Problem to work on: Once you reach the line with "red pentagon: (249, 409) -> (137, 225), moved" below, copy each line exactly, stopping after the line with "green square: (120, 336)", and skip any pictures.
Start of Source records
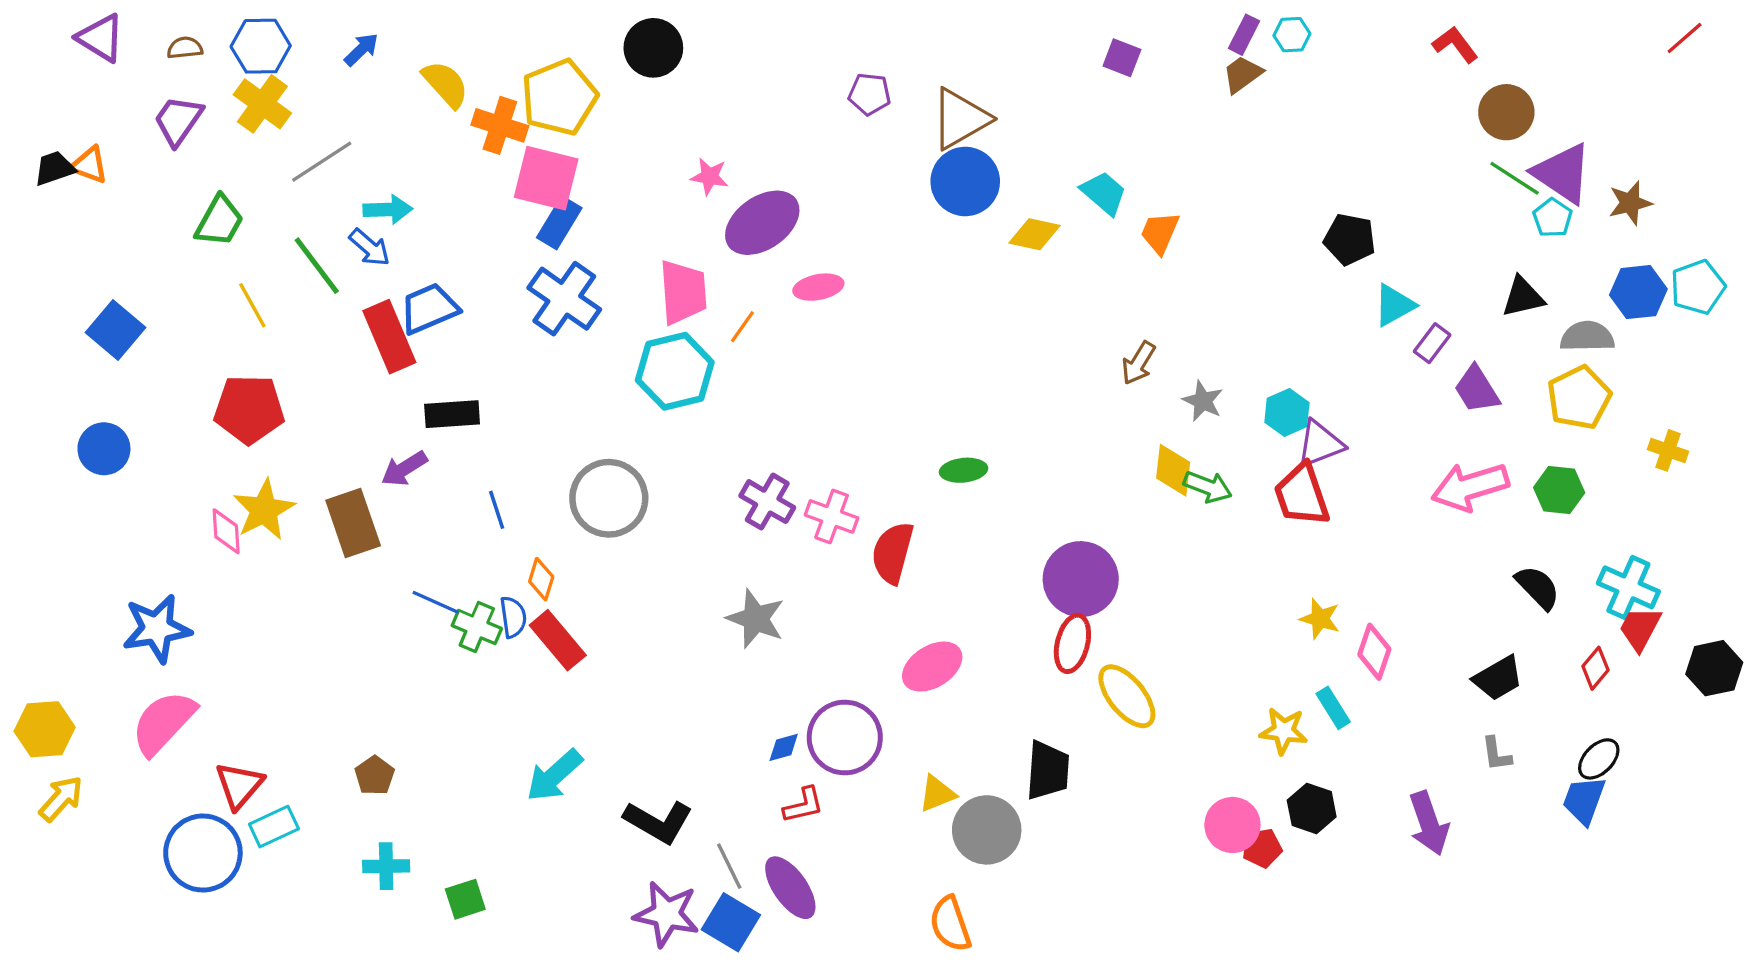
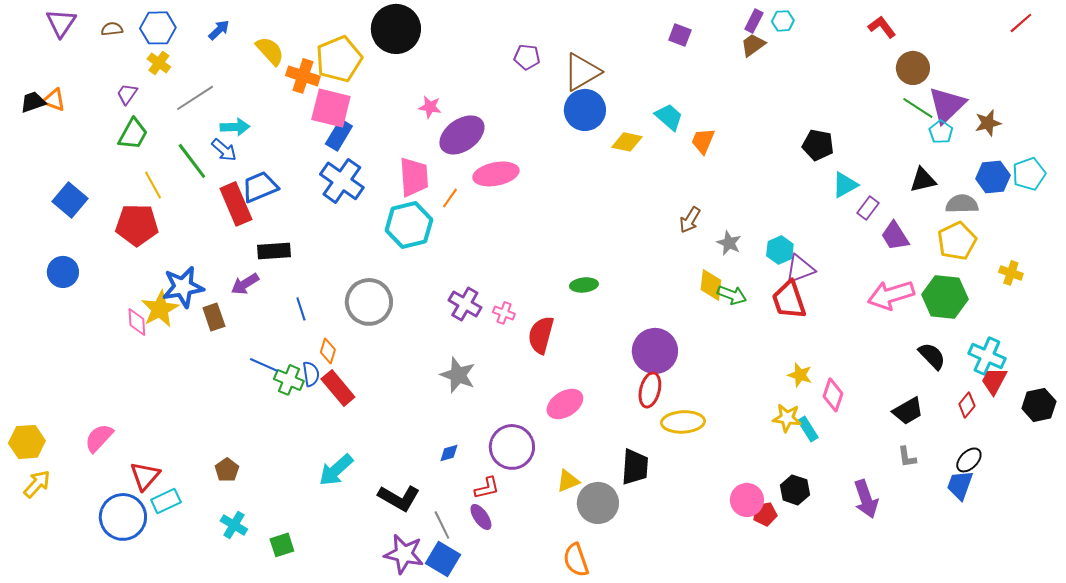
purple triangle: (101, 38) -> (61, 23), turned 32
black circle: (653, 48) -> (396, 29), size x1.4
yellow cross: (262, 104) -> (159, 63), size x0.7
purple trapezoid: (178, 120) -> (127, 94), moved, size x0.7
purple triangle: (1562, 173) -> (947, 105), turned 42
pink ellipse: (818, 287) -> (496, 174), size x1.5
red pentagon: (249, 409) -> (137, 225), moved
green hexagon: (1559, 490) -> (945, 297), size x1.5
pink cross: (832, 516) -> (504, 313), size x0.7
brown rectangle: (353, 523) -> (214, 317), size x0.7
blue star: (157, 629) -> (183, 287), moved
yellow ellipse: (1127, 696) -> (683, 422), turned -54
pink semicircle: (163, 723) -> (99, 438), size x0.7
yellow star: (1284, 731) -> (787, 418), moved
blue diamond: (784, 747) -> (449, 453), moved
cyan cross: (386, 866) -> (234, 525), turned 32
purple ellipse: (790, 888) -> (481, 517), moved, size x0.7

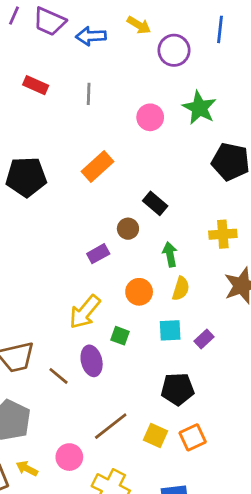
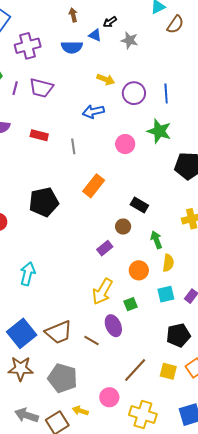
blue line: (220, 29) -> (166, 93), moved
blue arrow: (91, 36) -> (93, 112), moved
gray line: (89, 94) -> (73, 146), moved
green square: (120, 336) -> (131, 304), turned -32

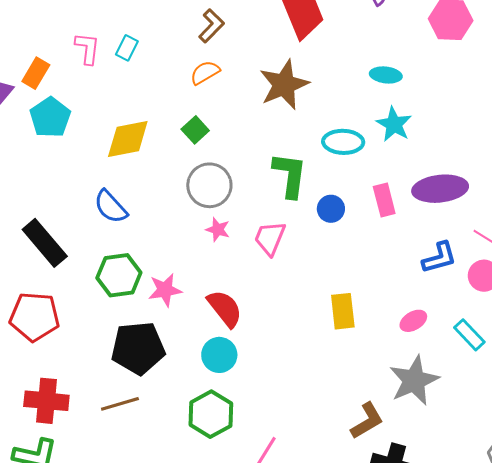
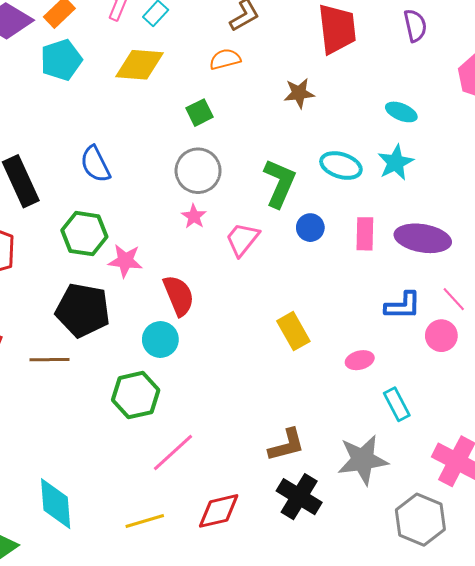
brown star: (284, 85) -> (299, 93), size x0.6
yellow diamond: (128, 139) -> (139, 65), moved
yellow rectangle: (343, 311) -> (293, 331), turned -39
cyan rectangle: (469, 335) -> (397, 404), moved
gray star: (414, 380) -> (363, 460), moved

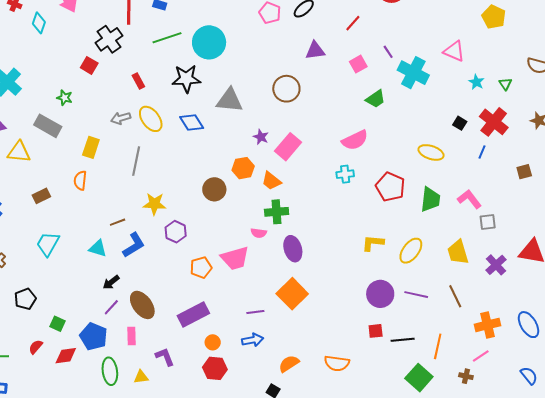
End of Source records
Response area:
red pentagon: (249, 409) -> (137, 225), moved
green hexagon: (1559, 490) -> (945, 297), size x1.5
pink cross: (832, 516) -> (504, 313), size x0.7
brown rectangle: (353, 523) -> (214, 317), size x0.7
blue star: (157, 629) -> (183, 287), moved
yellow ellipse: (1127, 696) -> (683, 422), turned -54
pink semicircle: (163, 723) -> (99, 438), size x0.7
yellow star: (1284, 731) -> (787, 418), moved
blue diamond: (784, 747) -> (449, 453), moved
cyan cross: (386, 866) -> (234, 525), turned 32
purple ellipse: (790, 888) -> (481, 517), moved, size x0.7

blue line: (220, 29) -> (166, 93), moved
blue arrow: (91, 36) -> (93, 112), moved
gray line: (89, 94) -> (73, 146), moved
green square: (120, 336) -> (131, 304), turned -32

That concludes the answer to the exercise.